- _Exercise details_
Report every line of the material that contains the string "grey".

- _Records for this exercise_
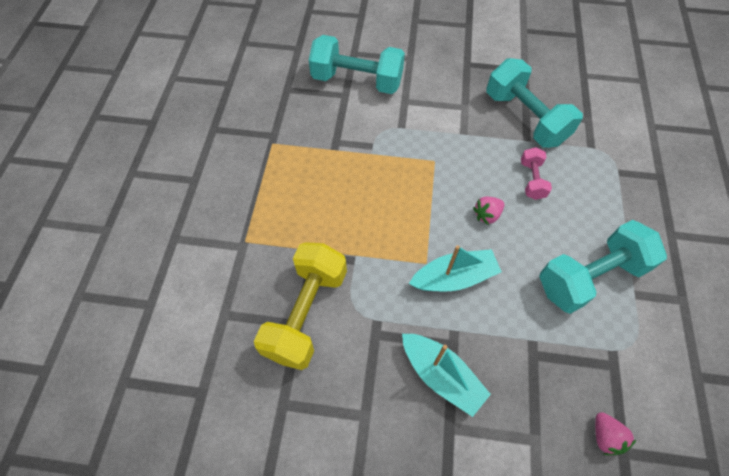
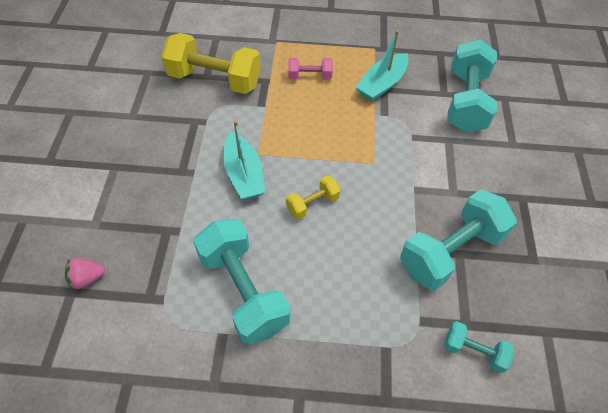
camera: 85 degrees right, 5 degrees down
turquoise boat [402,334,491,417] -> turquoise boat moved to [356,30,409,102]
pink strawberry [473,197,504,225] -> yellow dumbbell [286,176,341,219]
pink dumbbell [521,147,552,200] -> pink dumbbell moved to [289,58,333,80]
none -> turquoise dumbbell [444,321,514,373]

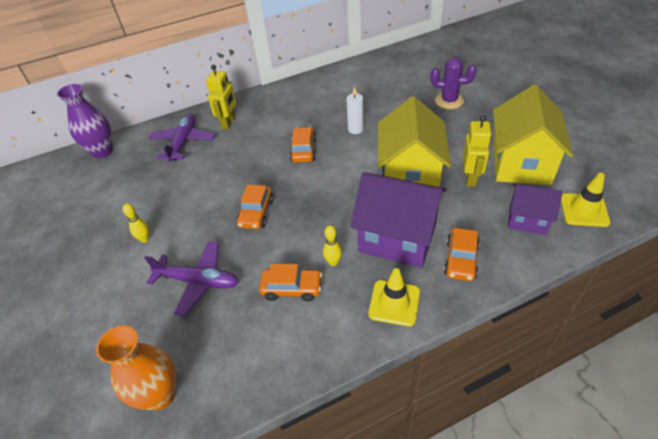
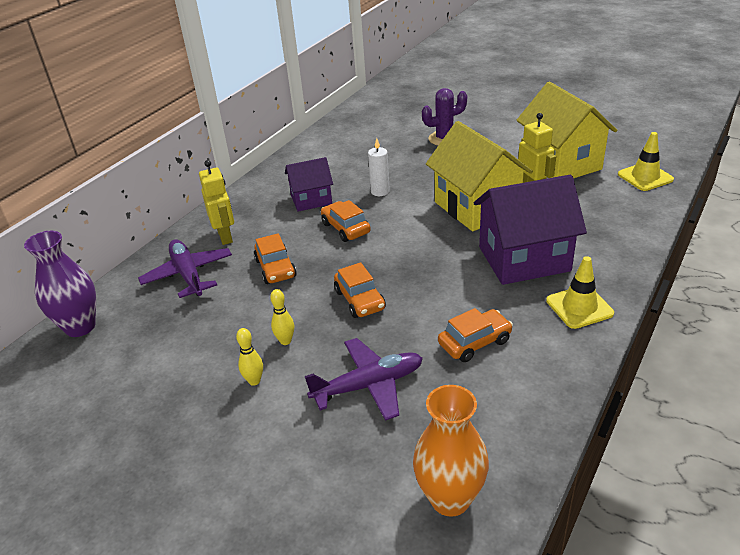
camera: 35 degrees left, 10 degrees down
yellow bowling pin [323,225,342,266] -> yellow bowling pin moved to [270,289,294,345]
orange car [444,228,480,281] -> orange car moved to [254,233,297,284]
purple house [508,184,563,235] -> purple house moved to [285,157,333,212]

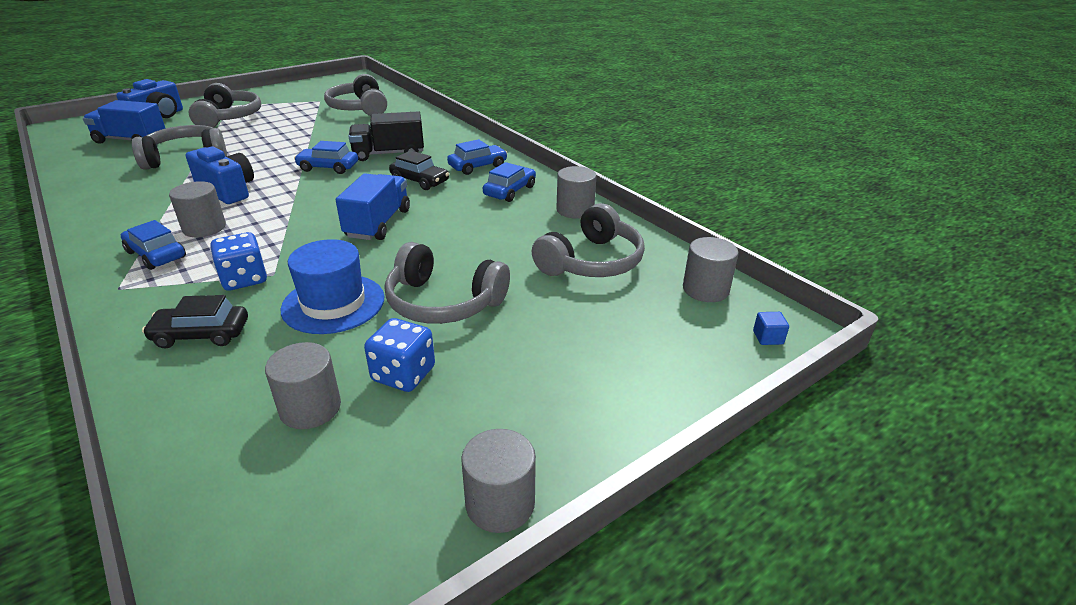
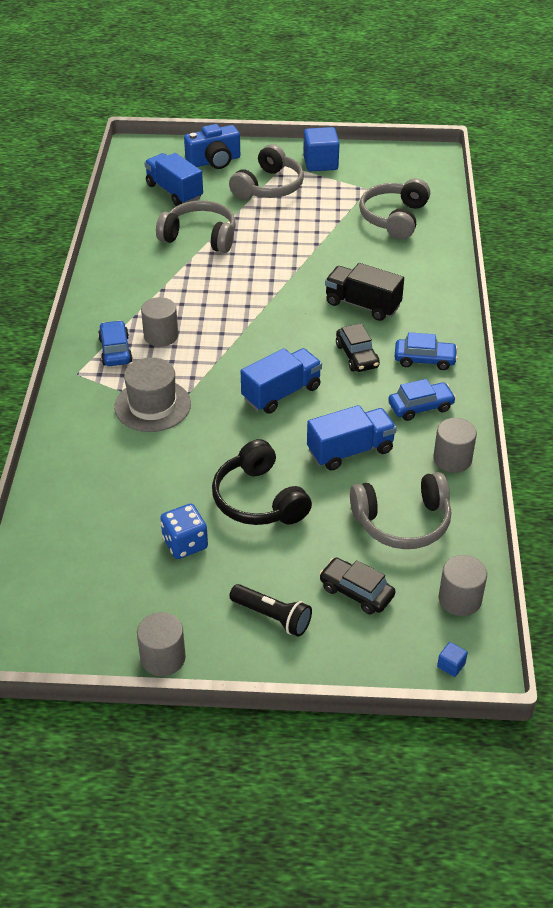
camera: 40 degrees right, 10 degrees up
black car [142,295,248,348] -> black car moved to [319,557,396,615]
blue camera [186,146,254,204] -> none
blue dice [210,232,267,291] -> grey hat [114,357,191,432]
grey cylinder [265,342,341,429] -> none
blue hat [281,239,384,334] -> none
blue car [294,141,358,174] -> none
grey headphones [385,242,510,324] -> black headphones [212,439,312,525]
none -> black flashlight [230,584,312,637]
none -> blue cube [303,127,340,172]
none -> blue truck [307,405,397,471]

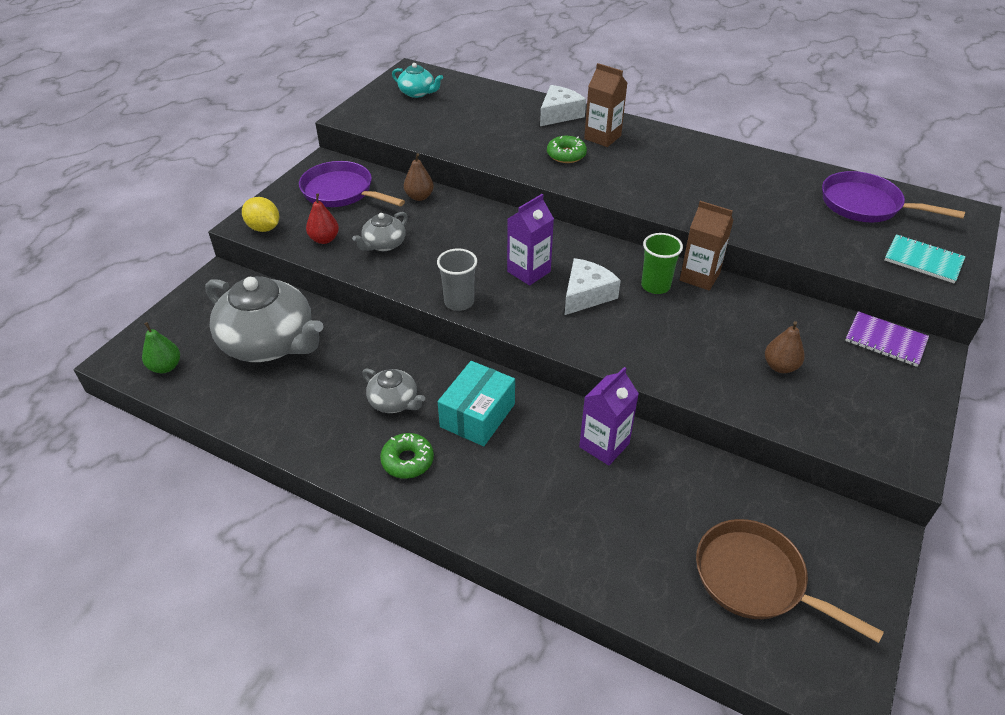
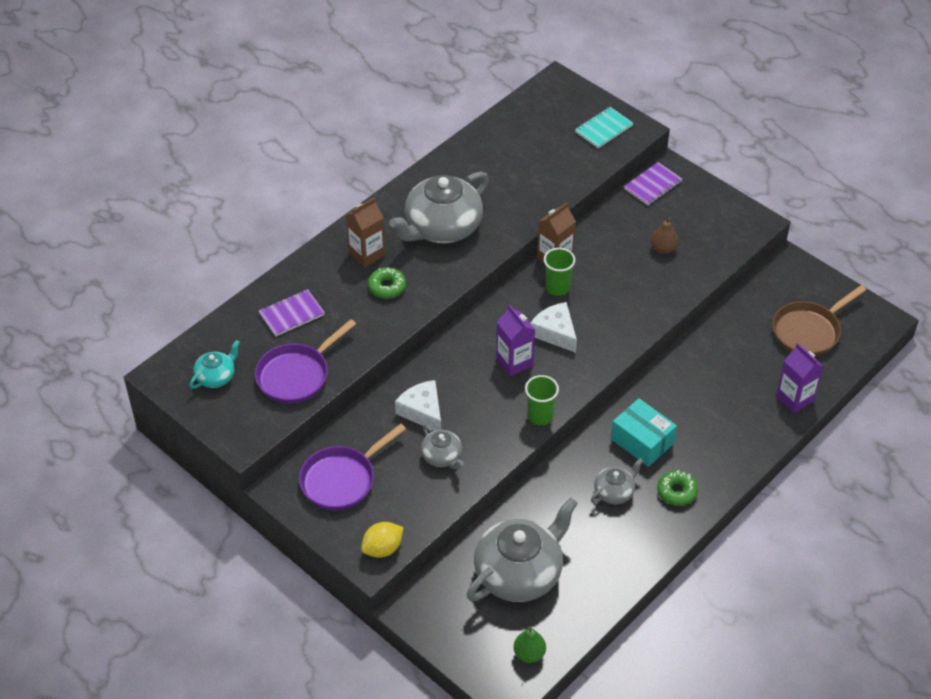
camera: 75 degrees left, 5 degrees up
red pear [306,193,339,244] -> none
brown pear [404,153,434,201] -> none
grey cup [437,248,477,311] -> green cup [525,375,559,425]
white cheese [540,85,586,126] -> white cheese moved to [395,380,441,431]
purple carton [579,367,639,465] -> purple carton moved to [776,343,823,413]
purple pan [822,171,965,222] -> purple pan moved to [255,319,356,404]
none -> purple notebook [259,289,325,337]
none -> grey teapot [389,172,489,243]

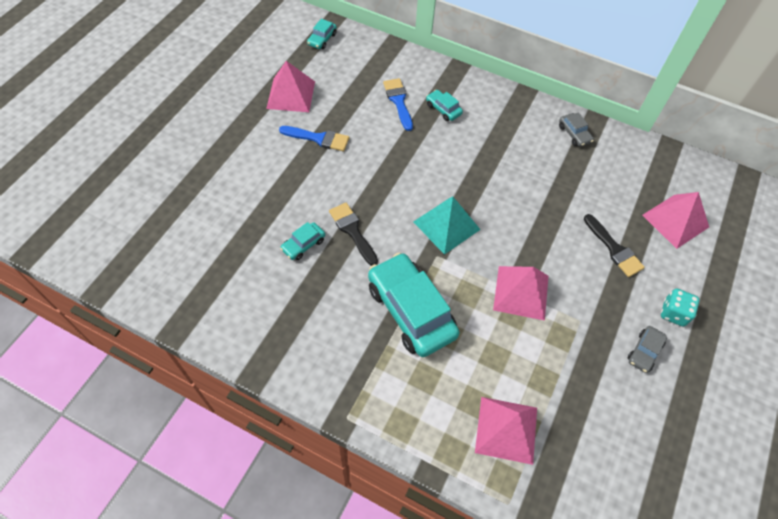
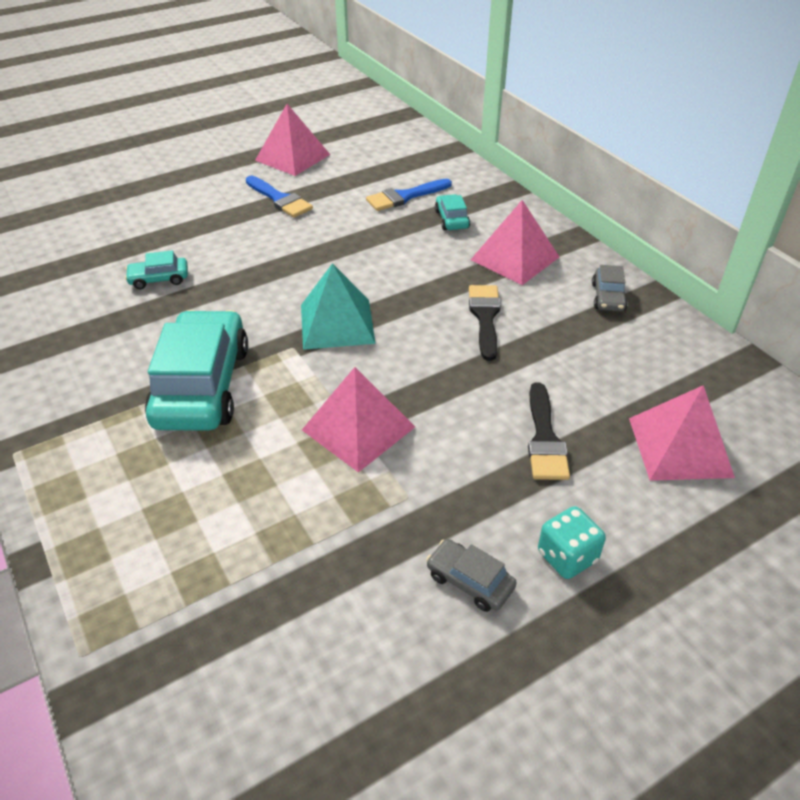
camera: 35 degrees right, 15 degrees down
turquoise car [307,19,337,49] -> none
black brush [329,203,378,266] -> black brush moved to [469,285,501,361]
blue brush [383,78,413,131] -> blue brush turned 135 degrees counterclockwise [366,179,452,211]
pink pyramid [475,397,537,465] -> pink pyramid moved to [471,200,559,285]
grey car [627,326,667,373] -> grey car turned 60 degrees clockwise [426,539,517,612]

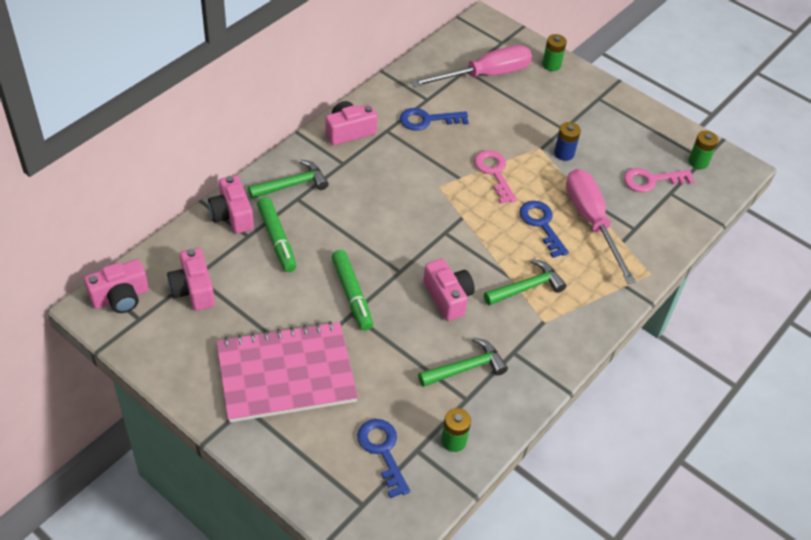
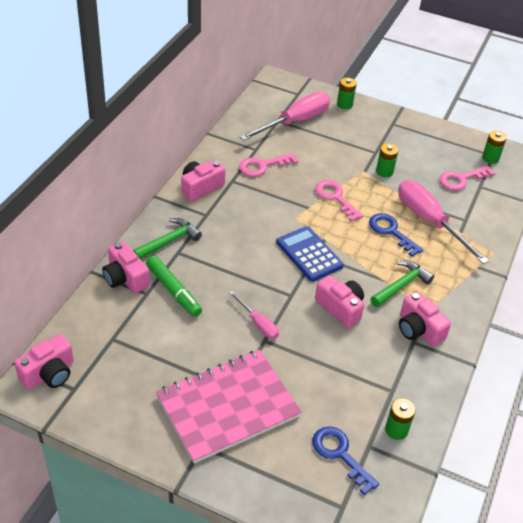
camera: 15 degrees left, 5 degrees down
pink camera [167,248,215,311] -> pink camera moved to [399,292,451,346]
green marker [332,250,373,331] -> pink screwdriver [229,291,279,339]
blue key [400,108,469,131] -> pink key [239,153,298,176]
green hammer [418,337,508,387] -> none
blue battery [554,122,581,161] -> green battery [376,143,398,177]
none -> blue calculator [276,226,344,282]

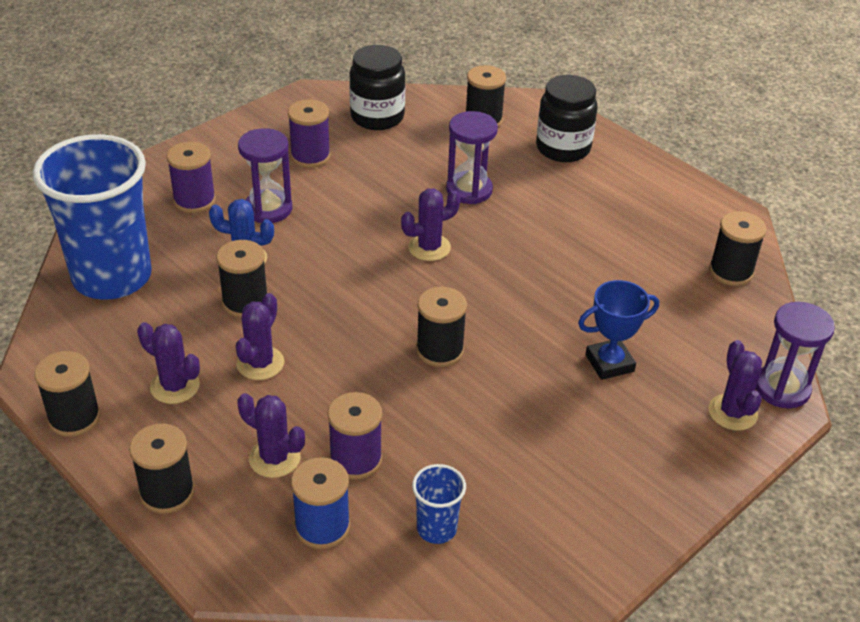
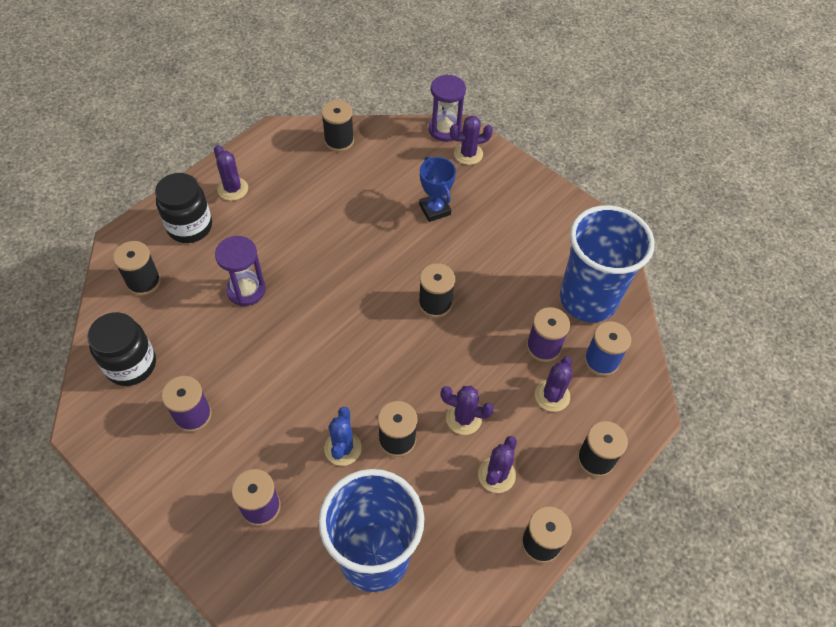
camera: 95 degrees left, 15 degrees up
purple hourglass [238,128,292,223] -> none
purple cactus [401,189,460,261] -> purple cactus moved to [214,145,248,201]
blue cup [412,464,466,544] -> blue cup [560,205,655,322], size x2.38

- _Exercise answer_
blue dice [210,232,267,291] -> grey hat [114,357,191,432]
grey cylinder [265,342,341,429] -> none
grey headphones [385,242,510,324] -> black headphones [212,439,312,525]
grey cup [437,248,477,311] -> green cup [525,375,559,425]
none -> grey teapot [389,172,489,243]
grey car [627,326,667,373] -> grey car turned 60 degrees clockwise [426,539,517,612]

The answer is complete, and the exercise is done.